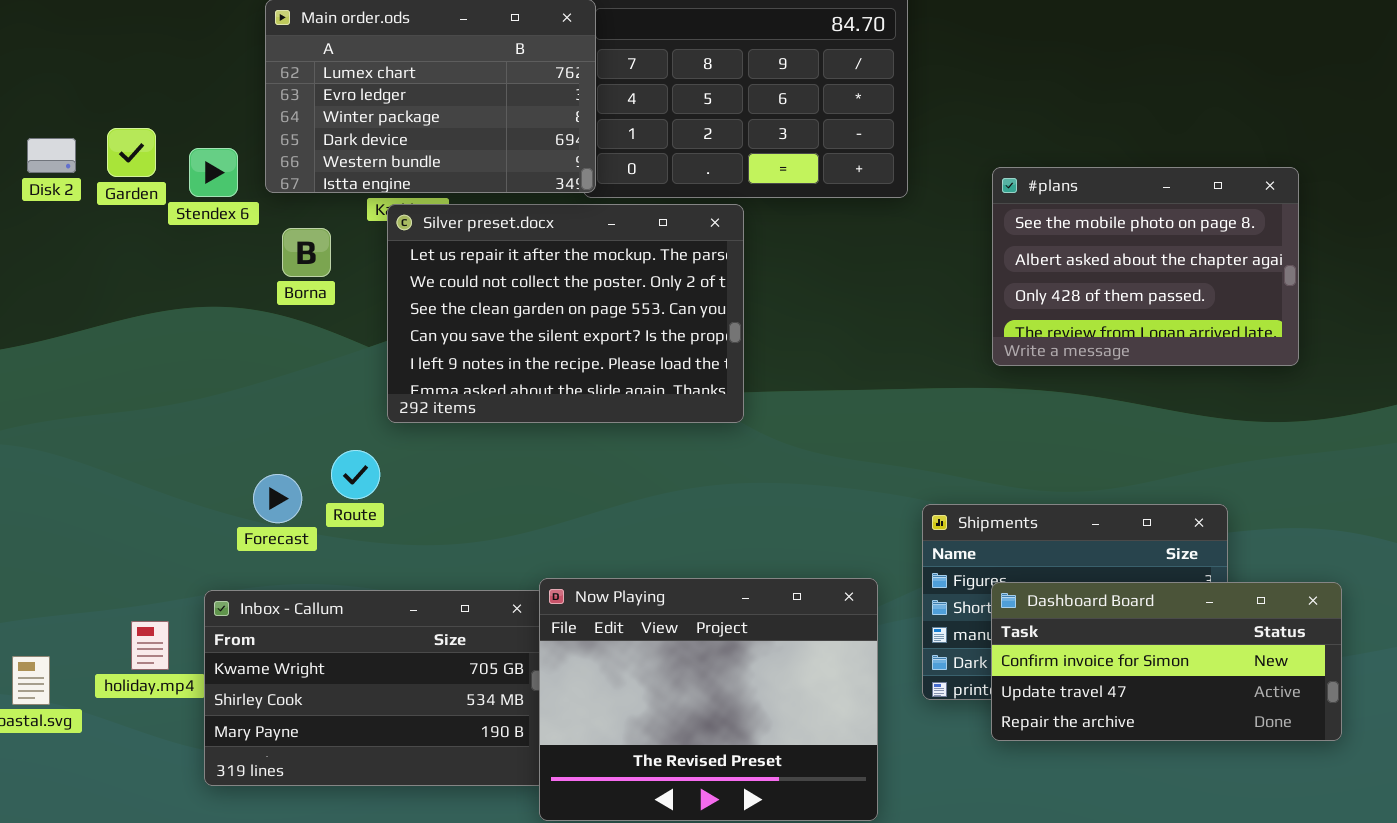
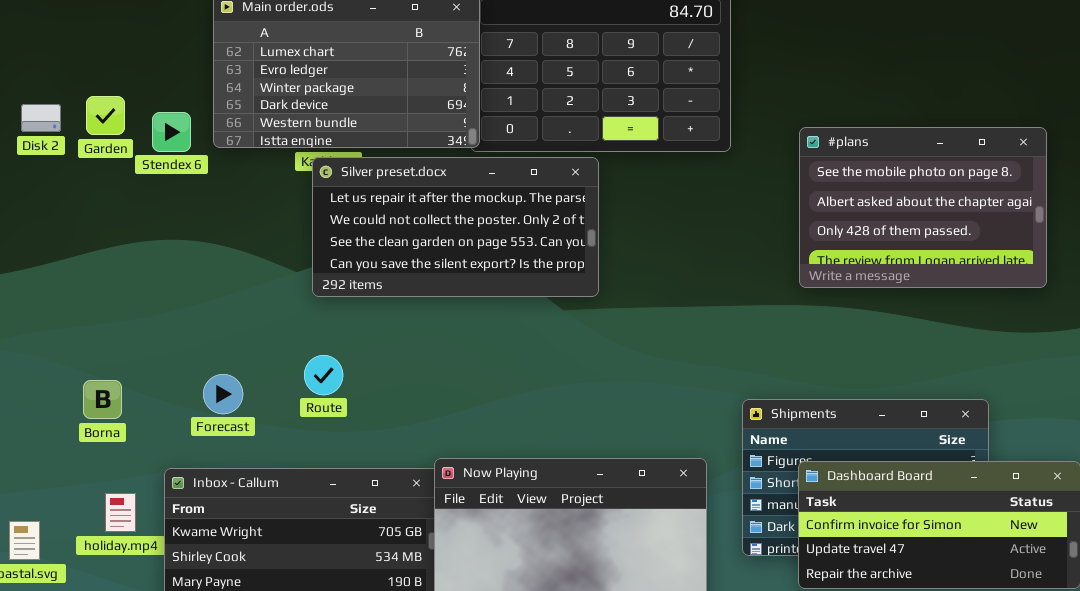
Silver preset.docx: [387,204,744,423] -> [312,157,599,297], resized
Borna: [282,228,331,277] -> [83,380,122,419], moved
Route: [331,450,380,499] -> [304,355,343,395], moved

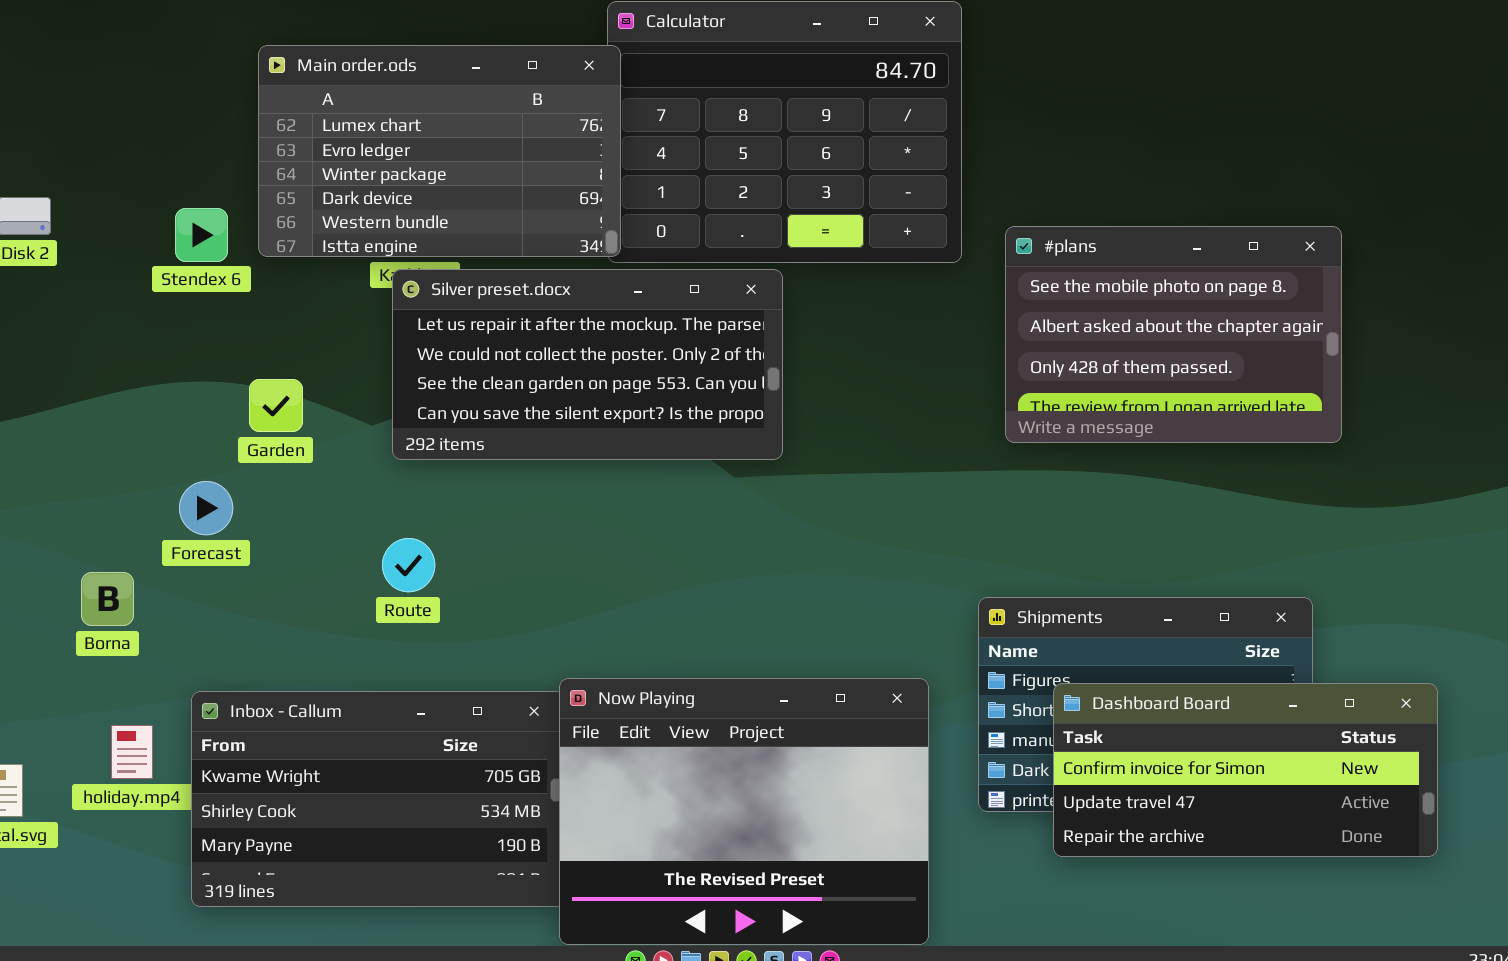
Garden: [86,96,125,135] -> [249,379,303,432], moved
#plans: [799,127,1047,288] -> [1005,226,1342,443], moved
Forecast: [203,374,243,414] -> [179,481,233,535], moved

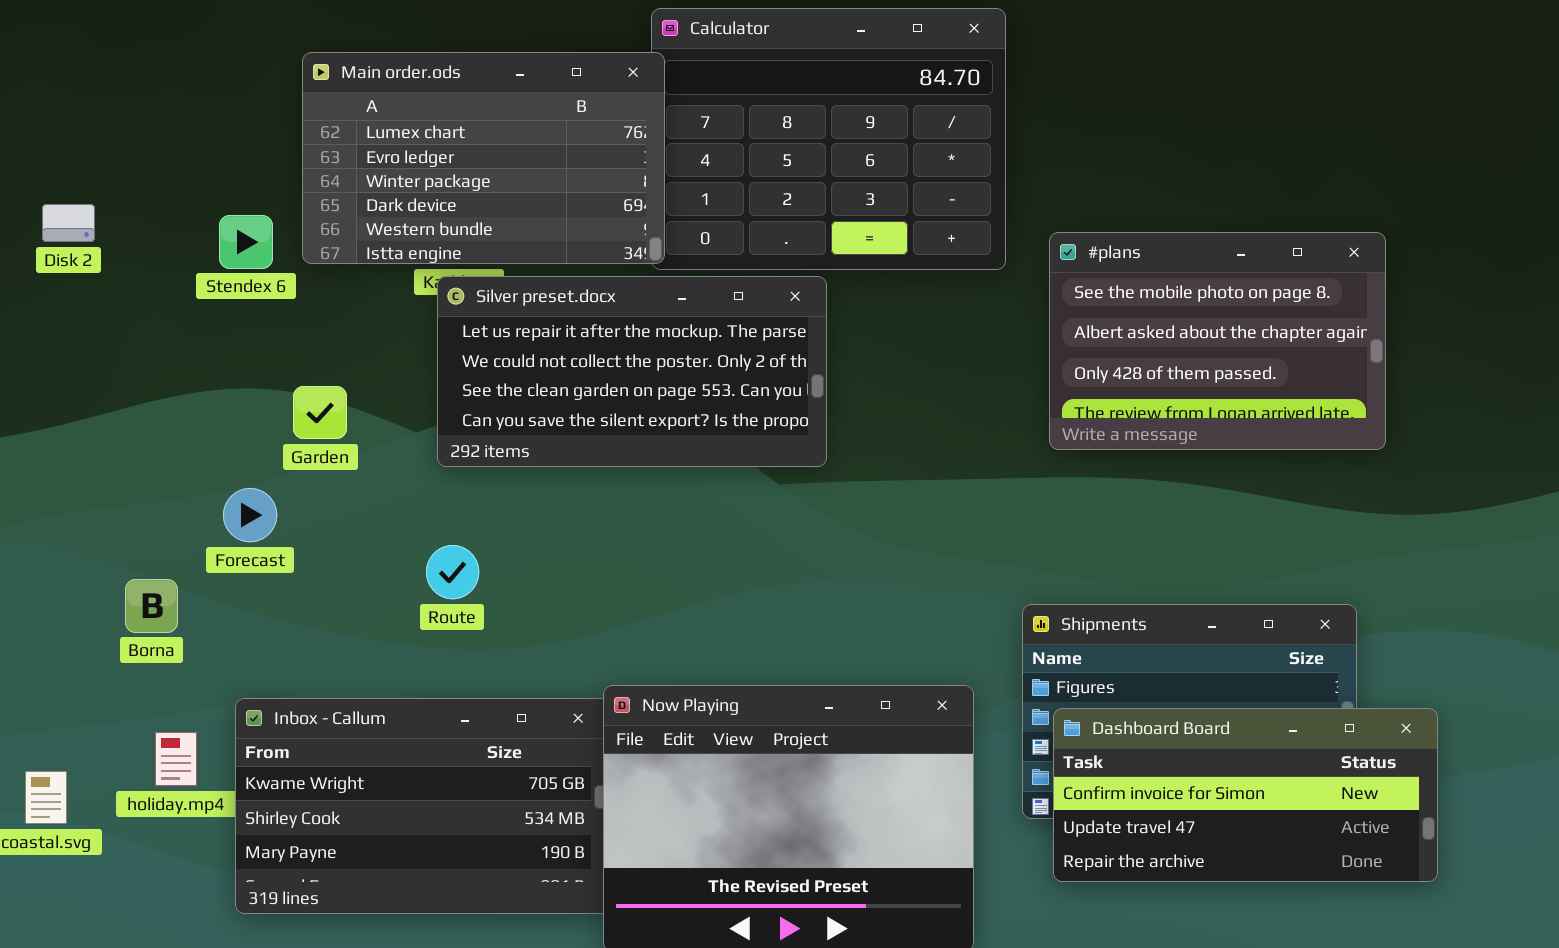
Dashboard Board: [1053,683,1438,857] -> [1053,708,1438,882], moved

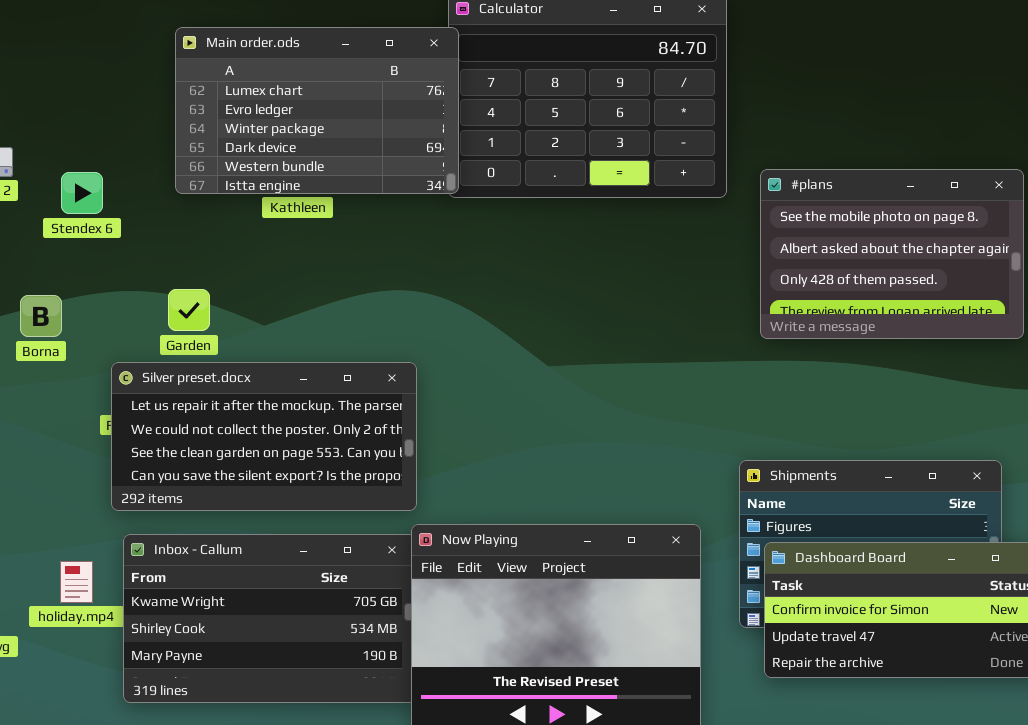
Stendex 6: [219,215,273,269] -> [61,172,103,214], moved
Silver preset.docx: [437,276,827,467] -> [111,362,417,511], moved
Borna: [125,579,178,633] -> [20,295,62,337], moved

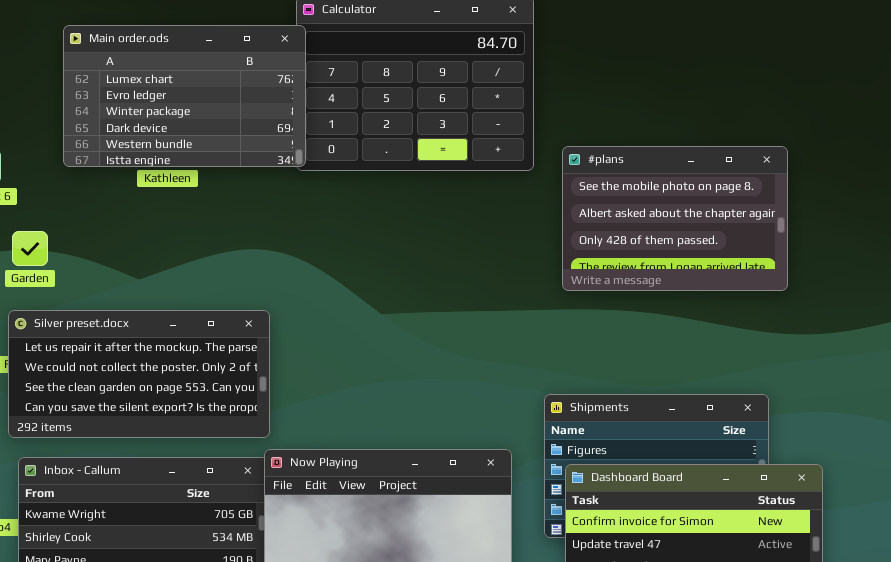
Garden: [168,289,210,331] -> [12,231,48,266], moved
***
— EXERCISE BRIEF —
Could the material above be given again exactly, pictures excluded?

— REPLY TO THE TASK —
Silver preset.docx: [387,204,744,423] -> [312,157,599,297], resized
Borna: [282,228,331,277] -> [83,380,122,419], moved
Route: [331,450,380,499] -> [304,355,343,395], moved

Garden: [86,96,125,135] -> [249,379,303,432], moved
#plans: [799,127,1047,288] -> [1005,226,1342,443], moved
Forecast: [203,374,243,414] -> [179,481,233,535], moved

Dashboard Board: [1053,683,1438,857] -> [1053,708,1438,882], moved

Stendex 6: [219,215,273,269] -> [61,172,103,214], moved
Silver preset.docx: [437,276,827,467] -> [111,362,417,511], moved
Borna: [125,579,178,633] -> [20,295,62,337], moved

Garden: [168,289,210,331] -> [12,231,48,266], moved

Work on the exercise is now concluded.